* Request:
Each line of the data below should be restated exactly, with images left out.
Segment Open
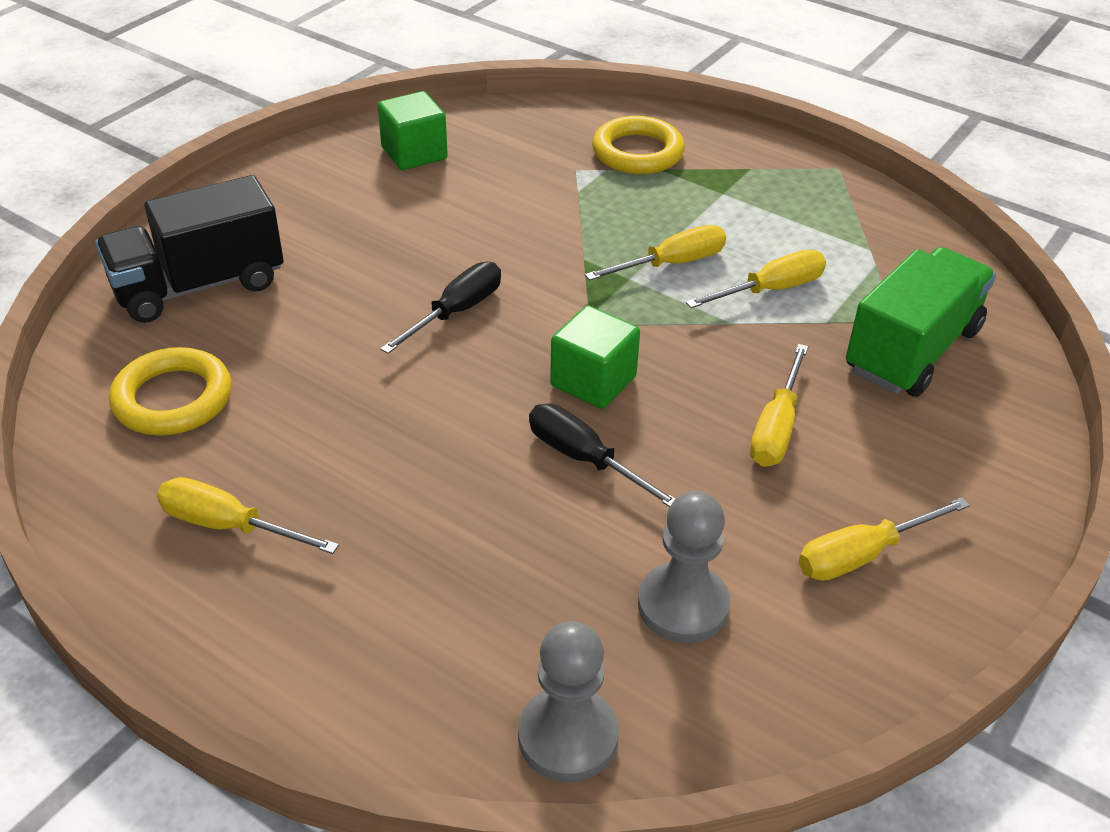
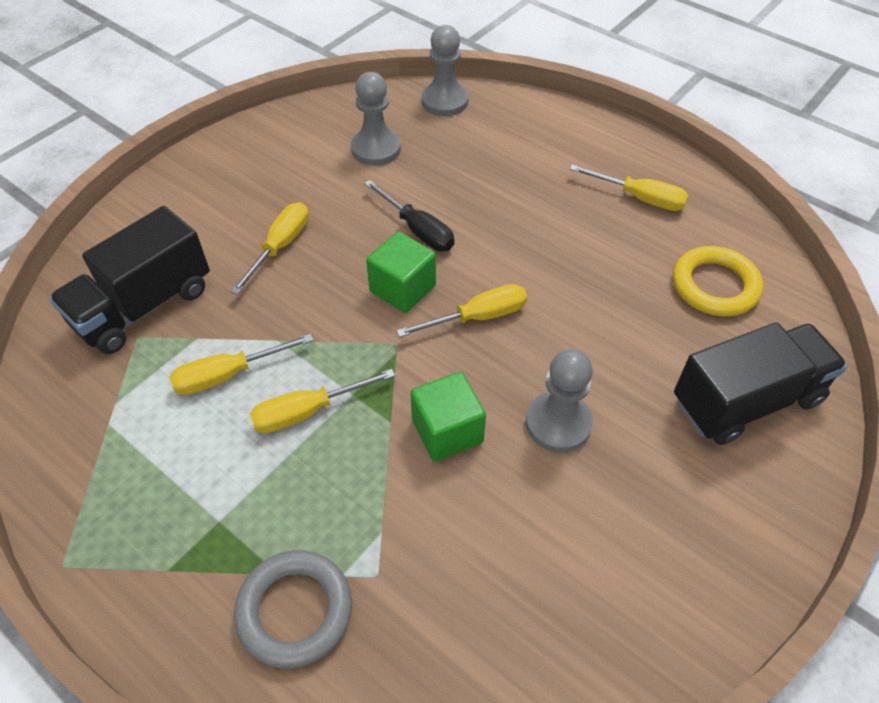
camera: 175 degrees left, 10 degrees up
(409, 262) = (558, 423): none -> grey pawn
(414, 153) = (576, 620): green cube -> green cube (447, 431)
(456, 312) = (510, 360): black screwdriver -> none
(637, 152) = (295, 610): yellow ring -> grey ring
(862, 555) = (264, 168): yellow screwdriver -> yellow screwdriver (477, 317)
(912, 350) = (144, 306): green truck -> black truck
Segment Closed
* Completed exercise:
camera: 175 degrees left, 10 degrees up
(409, 262) = (558, 423): none -> grey pawn
(414, 153) = (576, 620): green cube -> green cube (447, 431)
(456, 312) = (510, 360): black screwdriver -> none
(637, 152) = (295, 610): yellow ring -> grey ring
(862, 555) = (264, 168): yellow screwdriver -> yellow screwdriver (477, 317)
(912, 350) = (144, 306): green truck -> black truck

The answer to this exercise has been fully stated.